What to do: Would you restate every entry that follows, word for word, and leave out the pictures?

□ □ □ □ □

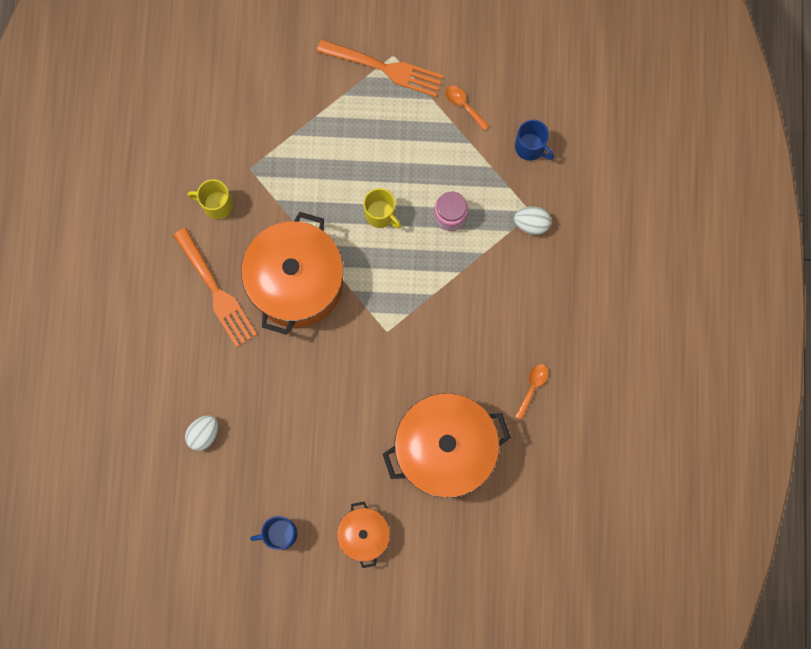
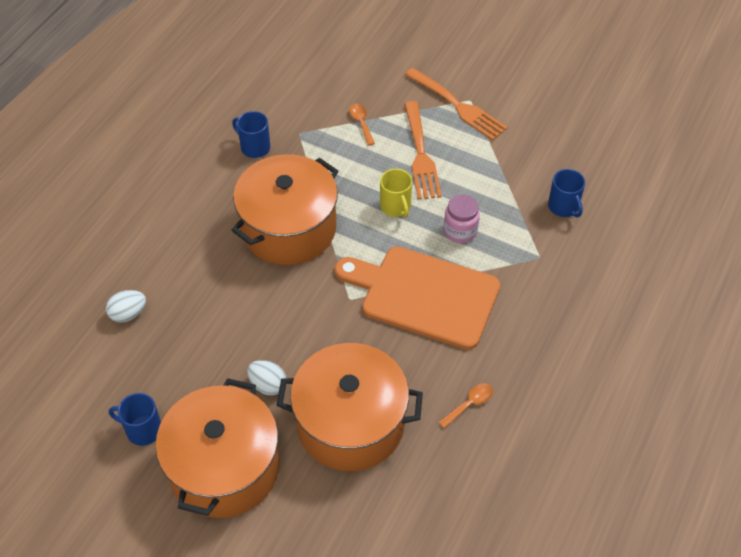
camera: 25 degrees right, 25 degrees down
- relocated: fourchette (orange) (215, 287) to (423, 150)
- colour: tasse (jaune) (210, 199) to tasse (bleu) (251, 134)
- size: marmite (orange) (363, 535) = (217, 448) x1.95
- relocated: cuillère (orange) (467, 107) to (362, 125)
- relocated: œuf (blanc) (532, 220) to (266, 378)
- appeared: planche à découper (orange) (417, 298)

□ □ □ □ □

Written answer:
camera: 25 degrees right, 25 degrees down
- relocated: fourchette (orange) (215, 287) to (423, 150)
- colour: tasse (jaune) (210, 199) to tasse (bleu) (251, 134)
- size: marmite (orange) (363, 535) = (217, 448) x1.95
- relocated: cuillère (orange) (467, 107) to (362, 125)
- relocated: œuf (blanc) (532, 220) to (266, 378)
- appeared: planche à découper (orange) (417, 298)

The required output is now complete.